Given request:
Output the data from its first line through the line containing "Ulla: 9:48 -> none" as a JSON list of strings, with one string per line and blank lines omitted.

Data excerpts:
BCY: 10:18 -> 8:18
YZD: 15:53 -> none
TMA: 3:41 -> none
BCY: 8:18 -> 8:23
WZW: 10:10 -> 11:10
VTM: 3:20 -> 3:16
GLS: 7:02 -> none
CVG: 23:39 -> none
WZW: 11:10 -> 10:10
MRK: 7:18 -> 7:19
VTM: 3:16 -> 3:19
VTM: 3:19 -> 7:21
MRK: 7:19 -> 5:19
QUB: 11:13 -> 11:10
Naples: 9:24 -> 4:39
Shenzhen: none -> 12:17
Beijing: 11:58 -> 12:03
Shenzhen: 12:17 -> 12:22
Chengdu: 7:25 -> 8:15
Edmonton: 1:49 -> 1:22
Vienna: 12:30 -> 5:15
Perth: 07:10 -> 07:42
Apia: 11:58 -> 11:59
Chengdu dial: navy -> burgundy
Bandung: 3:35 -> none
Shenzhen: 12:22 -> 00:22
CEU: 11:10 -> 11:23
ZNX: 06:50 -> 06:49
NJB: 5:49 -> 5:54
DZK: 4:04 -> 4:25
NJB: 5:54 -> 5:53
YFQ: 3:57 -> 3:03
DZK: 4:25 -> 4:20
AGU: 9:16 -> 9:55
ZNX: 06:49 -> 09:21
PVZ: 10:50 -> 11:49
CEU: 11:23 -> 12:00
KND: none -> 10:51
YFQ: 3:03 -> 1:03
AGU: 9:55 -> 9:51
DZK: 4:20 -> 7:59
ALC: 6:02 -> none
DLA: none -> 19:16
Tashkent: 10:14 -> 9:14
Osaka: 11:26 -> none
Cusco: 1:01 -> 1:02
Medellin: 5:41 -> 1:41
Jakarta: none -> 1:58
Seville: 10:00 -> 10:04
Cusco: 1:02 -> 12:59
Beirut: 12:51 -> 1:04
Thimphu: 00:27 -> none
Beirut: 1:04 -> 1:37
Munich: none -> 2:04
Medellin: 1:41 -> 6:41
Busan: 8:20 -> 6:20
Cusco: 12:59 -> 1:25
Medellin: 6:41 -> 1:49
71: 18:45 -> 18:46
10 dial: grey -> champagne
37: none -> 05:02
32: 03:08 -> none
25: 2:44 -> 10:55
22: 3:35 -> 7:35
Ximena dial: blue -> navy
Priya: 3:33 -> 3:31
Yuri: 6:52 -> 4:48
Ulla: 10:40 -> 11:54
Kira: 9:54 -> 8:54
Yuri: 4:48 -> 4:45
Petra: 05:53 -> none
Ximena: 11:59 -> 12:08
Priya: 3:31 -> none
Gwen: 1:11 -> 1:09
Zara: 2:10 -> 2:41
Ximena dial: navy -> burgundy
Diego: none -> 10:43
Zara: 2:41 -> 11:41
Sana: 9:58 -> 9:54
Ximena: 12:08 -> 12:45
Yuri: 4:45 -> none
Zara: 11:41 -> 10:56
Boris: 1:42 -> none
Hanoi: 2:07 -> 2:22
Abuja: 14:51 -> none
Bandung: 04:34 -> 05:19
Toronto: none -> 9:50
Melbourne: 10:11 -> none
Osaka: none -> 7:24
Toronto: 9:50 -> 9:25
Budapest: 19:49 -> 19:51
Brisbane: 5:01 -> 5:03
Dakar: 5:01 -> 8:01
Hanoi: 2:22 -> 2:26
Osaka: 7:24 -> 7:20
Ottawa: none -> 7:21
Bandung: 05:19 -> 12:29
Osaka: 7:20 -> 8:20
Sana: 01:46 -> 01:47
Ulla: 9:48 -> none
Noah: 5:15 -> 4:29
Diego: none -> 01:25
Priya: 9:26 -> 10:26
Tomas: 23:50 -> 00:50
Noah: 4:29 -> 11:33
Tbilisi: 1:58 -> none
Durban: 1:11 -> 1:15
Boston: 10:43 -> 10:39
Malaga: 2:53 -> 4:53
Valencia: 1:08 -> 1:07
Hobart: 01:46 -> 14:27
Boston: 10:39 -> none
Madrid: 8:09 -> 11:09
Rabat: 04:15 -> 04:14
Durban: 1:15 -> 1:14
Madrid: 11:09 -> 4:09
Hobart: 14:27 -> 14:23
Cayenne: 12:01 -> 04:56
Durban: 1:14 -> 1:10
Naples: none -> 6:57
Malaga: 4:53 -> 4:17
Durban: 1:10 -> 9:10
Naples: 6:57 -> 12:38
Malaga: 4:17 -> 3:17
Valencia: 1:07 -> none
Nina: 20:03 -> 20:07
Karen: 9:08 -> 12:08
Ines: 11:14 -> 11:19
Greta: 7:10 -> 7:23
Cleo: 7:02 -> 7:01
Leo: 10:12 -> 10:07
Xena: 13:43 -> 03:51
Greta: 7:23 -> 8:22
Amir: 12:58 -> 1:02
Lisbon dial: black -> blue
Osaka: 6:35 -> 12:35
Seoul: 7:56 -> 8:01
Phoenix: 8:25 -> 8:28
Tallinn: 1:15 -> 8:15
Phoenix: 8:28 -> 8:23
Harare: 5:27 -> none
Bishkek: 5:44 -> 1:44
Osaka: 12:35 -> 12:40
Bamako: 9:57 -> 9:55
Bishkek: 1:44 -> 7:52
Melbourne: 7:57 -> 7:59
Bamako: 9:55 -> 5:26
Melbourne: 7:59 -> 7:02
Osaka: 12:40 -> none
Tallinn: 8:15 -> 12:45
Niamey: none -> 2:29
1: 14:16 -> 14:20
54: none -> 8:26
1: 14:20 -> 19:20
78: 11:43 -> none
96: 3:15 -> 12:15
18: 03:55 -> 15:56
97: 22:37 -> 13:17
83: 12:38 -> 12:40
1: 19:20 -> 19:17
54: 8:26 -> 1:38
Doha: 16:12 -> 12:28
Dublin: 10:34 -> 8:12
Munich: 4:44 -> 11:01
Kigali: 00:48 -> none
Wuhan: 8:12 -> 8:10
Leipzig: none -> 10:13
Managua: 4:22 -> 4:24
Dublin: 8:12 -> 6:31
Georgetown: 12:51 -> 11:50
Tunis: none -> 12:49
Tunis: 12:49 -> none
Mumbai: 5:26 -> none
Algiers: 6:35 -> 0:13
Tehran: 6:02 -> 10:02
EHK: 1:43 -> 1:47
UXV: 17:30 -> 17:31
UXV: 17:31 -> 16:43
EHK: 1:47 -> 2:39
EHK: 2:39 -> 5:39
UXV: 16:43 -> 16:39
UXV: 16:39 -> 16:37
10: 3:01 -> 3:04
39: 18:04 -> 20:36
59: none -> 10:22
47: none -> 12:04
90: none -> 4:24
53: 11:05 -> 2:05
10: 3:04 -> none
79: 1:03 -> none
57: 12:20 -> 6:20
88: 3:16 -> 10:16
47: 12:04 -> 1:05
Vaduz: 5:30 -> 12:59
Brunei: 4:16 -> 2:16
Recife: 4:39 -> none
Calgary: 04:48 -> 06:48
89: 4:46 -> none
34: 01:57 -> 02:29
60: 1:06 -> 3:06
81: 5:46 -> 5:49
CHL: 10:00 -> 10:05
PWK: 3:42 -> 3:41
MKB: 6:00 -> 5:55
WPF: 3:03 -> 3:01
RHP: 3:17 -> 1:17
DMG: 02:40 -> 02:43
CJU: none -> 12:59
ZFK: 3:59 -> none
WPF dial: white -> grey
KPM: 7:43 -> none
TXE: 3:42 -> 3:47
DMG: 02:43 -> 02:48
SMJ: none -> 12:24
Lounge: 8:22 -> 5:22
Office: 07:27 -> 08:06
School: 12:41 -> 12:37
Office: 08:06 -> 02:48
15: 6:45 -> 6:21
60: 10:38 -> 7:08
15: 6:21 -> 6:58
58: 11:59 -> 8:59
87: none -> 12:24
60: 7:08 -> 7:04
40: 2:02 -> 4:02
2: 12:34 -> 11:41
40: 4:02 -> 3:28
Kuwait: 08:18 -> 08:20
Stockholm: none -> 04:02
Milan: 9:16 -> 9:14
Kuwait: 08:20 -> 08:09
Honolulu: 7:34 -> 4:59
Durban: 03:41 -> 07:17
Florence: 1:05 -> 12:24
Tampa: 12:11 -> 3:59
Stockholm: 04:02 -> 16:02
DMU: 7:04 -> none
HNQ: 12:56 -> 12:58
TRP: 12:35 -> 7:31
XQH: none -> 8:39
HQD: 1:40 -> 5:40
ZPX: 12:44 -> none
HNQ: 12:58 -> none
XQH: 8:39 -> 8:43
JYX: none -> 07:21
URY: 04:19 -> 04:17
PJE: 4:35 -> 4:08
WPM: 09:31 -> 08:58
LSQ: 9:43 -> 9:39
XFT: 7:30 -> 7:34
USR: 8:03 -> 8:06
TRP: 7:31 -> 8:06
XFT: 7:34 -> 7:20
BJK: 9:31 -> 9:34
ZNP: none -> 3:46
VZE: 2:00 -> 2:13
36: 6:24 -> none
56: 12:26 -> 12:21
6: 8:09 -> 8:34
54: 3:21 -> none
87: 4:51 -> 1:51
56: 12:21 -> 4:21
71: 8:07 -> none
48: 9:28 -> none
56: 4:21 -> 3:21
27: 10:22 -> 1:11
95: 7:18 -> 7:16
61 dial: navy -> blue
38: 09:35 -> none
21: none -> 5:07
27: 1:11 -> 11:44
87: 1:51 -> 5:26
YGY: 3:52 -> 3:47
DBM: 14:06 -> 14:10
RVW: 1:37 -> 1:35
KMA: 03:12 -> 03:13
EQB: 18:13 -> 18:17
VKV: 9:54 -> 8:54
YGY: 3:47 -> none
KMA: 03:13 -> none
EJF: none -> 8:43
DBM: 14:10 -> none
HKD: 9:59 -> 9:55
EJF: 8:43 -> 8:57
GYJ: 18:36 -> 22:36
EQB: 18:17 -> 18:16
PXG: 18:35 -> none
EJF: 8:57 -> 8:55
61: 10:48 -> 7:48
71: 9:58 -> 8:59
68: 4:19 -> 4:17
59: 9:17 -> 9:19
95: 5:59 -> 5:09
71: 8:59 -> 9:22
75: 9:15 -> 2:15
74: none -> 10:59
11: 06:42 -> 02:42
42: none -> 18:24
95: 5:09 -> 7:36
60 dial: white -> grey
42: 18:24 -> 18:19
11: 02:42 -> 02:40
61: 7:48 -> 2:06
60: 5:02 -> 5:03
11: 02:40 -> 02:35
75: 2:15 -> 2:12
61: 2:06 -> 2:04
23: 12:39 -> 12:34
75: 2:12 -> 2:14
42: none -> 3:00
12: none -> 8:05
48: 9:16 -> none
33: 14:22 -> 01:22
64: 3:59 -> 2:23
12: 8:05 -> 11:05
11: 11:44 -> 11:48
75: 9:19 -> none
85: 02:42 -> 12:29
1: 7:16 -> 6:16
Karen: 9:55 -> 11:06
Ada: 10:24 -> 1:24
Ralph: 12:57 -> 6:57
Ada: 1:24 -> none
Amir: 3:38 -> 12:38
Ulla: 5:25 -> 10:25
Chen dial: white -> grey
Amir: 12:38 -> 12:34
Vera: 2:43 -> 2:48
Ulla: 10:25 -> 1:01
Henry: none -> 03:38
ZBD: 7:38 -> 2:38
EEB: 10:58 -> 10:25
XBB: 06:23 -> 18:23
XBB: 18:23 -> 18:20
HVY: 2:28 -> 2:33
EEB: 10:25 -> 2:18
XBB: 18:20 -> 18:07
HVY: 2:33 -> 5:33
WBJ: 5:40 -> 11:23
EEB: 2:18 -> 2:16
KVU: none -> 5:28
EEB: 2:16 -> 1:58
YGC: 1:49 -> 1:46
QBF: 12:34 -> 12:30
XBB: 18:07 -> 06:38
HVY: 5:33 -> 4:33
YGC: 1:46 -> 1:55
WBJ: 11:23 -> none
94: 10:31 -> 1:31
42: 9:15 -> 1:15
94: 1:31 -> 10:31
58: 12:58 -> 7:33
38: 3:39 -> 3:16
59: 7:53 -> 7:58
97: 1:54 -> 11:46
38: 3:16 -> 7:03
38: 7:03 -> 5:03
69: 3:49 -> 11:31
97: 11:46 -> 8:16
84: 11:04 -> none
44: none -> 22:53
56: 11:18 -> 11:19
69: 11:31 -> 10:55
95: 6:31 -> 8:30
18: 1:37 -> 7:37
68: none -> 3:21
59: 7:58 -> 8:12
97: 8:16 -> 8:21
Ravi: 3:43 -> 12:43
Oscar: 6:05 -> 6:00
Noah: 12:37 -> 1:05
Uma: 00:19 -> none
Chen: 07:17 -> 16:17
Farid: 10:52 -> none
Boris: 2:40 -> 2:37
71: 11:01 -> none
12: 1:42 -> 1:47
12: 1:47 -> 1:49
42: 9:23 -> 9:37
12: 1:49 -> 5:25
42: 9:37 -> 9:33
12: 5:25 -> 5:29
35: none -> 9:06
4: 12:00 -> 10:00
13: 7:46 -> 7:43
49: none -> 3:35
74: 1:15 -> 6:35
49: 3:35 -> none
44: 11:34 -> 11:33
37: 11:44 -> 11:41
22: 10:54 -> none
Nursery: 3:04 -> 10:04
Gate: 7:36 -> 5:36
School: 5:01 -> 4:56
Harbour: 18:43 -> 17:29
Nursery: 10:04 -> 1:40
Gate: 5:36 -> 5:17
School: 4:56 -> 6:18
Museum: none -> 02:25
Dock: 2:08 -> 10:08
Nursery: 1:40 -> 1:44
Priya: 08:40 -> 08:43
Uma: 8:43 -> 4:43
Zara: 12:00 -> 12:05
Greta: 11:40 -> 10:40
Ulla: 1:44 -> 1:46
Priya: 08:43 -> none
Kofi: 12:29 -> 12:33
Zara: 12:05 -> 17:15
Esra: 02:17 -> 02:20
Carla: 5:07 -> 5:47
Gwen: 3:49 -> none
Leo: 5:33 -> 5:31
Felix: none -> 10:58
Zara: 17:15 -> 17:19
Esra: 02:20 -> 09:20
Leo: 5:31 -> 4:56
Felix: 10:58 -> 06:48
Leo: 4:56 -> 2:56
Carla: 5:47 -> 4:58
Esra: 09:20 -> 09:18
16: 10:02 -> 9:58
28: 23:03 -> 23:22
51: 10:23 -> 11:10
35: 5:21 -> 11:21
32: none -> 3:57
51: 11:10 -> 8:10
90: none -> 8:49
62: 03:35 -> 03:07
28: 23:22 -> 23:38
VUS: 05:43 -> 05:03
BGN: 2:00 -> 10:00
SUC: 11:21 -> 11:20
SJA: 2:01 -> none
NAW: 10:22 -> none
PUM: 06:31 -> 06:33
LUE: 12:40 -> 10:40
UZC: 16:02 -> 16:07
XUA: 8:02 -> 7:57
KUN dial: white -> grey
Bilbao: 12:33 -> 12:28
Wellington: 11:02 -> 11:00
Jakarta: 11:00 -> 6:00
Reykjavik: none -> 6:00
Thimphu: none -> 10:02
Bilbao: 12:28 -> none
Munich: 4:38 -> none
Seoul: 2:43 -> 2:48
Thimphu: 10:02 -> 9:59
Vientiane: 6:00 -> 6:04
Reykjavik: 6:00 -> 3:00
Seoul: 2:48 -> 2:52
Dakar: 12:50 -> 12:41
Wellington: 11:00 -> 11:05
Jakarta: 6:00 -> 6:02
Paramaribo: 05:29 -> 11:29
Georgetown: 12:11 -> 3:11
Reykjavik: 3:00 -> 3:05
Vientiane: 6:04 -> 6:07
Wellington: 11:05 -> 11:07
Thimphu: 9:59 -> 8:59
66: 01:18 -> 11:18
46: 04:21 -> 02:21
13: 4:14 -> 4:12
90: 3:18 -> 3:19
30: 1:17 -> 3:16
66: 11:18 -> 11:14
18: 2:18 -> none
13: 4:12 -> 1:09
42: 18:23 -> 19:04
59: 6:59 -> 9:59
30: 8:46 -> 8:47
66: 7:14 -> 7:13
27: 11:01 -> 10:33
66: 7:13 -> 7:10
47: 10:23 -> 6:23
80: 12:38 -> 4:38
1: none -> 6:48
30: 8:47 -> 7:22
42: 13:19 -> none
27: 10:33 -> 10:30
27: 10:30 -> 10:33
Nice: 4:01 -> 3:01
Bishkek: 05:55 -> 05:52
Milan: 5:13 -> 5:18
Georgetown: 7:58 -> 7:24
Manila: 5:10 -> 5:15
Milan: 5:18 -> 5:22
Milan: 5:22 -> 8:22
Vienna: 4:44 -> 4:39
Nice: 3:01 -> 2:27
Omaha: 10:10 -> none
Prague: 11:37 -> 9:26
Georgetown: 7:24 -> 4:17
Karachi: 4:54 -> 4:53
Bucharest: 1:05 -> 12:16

Solved exercise:
[
  "BCY: 10:18 -> 8:18",
  "YZD: 15:53 -> none",
  "TMA: 3:41 -> none",
  "BCY: 8:18 -> 8:23",
  "WZW: 10:10 -> 11:10",
  "VTM: 3:20 -> 3:16",
  "GLS: 7:02 -> none",
  "CVG: 23:39 -> none",
  "WZW: 11:10 -> 10:10",
  "MRK: 7:18 -> 7:19",
  "VTM: 3:16 -> 3:19",
  "VTM: 3:19 -> 7:21",
  "MRK: 7:19 -> 5:19",
  "QUB: 11:13 -> 11:10",
  "Naples: 9:24 -> 4:39",
  "Shenzhen: none -> 12:17",
  "Beijing: 11:58 -> 12:03",
  "Shenzhen: 12:17 -> 12:22",
  "Chengdu: 7:25 -> 8:15",
  "Edmonton: 1:49 -> 1:22",
  "Vienna: 12:30 -> 5:15",
  "Perth: 07:10 -> 07:42",
  "Apia: 11:58 -> 11:59",
  "Chengdu dial: navy -> burgundy",
  "Bandung: 3:35 -> none",
  "Shenzhen: 12:22 -> 00:22",
  "CEU: 11:10 -> 11:23",
  "ZNX: 06:50 -> 06:49",
  "NJB: 5:49 -> 5:54",
  "DZK: 4:04 -> 4:25",
  "NJB: 5:54 -> 5:53",
  "YFQ: 3:57 -> 3:03",
  "DZK: 4:25 -> 4:20",
  "AGU: 9:16 -> 9:55",
  "ZNX: 06:49 -> 09:21",
  "PVZ: 10:50 -> 11:49",
  "CEU: 11:23 -> 12:00",
  "KND: none -> 10:51",
  "YFQ: 3:03 -> 1:03",
  "AGU: 9:55 -> 9:51",
  "DZK: 4:20 -> 7:59",
  "ALC: 6:02 -> none",
  "DLA: none -> 19:16",
  "Tashkent: 10:14 -> 9:14",
  "Osaka: 11:26 -> none",
  "Cusco: 1:01 -> 1:02",
  "Medellin: 5:41 -> 1:41",
  "Jakarta: none -> 1:58",
  "Seville: 10:00 -> 10:04",
  "Cusco: 1:02 -> 12:59",
  "Beirut: 12:51 -> 1:04",
  "Thimphu: 00:27 -> none",
  "Beirut: 1:04 -> 1:37",
  "Munich: none -> 2:04",
  "Medellin: 1:41 -> 6:41",
  "Busan: 8:20 -> 6:20",
  "Cusco: 12:59 -> 1:25",
  "Medellin: 6:41 -> 1:49",
  "71: 18:45 -> 18:46",
  "10 dial: grey -> champagne",
  "37: none -> 05:02",
  "32: 03:08 -> none",
  "25: 2:44 -> 10:55",
  "22: 3:35 -> 7:35",
  "Ximena dial: blue -> navy",
  "Priya: 3:33 -> 3:31",
  "Yuri: 6:52 -> 4:48",
  "Ulla: 10:40 -> 11:54",
  "Kira: 9:54 -> 8:54",
  "Yuri: 4:48 -> 4:45",
  "Petra: 05:53 -> none",
  "Ximena: 11:59 -> 12:08",
  "Priya: 3:31 -> none",
  "Gwen: 1:11 -> 1:09",
  "Zara: 2:10 -> 2:41",
  "Ximena dial: navy -> burgundy",
  "Diego: none -> 10:43",
  "Zara: 2:41 -> 11:41",
  "Sana: 9:58 -> 9:54",
  "Ximena: 12:08 -> 12:45",
  "Yuri: 4:45 -> none",
  "Zara: 11:41 -> 10:56",
  "Boris: 1:42 -> none",
  "Hanoi: 2:07 -> 2:22",
  "Abuja: 14:51 -> none",
  "Bandung: 04:34 -> 05:19",
  "Toronto: none -> 9:50",
  "Melbourne: 10:11 -> none",
  "Osaka: none -> 7:24",
  "Toronto: 9:50 -> 9:25",
  "Budapest: 19:49 -> 19:51",
  "Brisbane: 5:01 -> 5:03",
  "Dakar: 5:01 -> 8:01",
  "Hanoi: 2:22 -> 2:26",
  "Osaka: 7:24 -> 7:20",
  "Ottawa: none -> 7:21",
  "Bandung: 05:19 -> 12:29",
  "Osaka: 7:20 -> 8:20",
  "Sana: 01:46 -> 01:47",
  "Ulla: 9:48 -> none"
]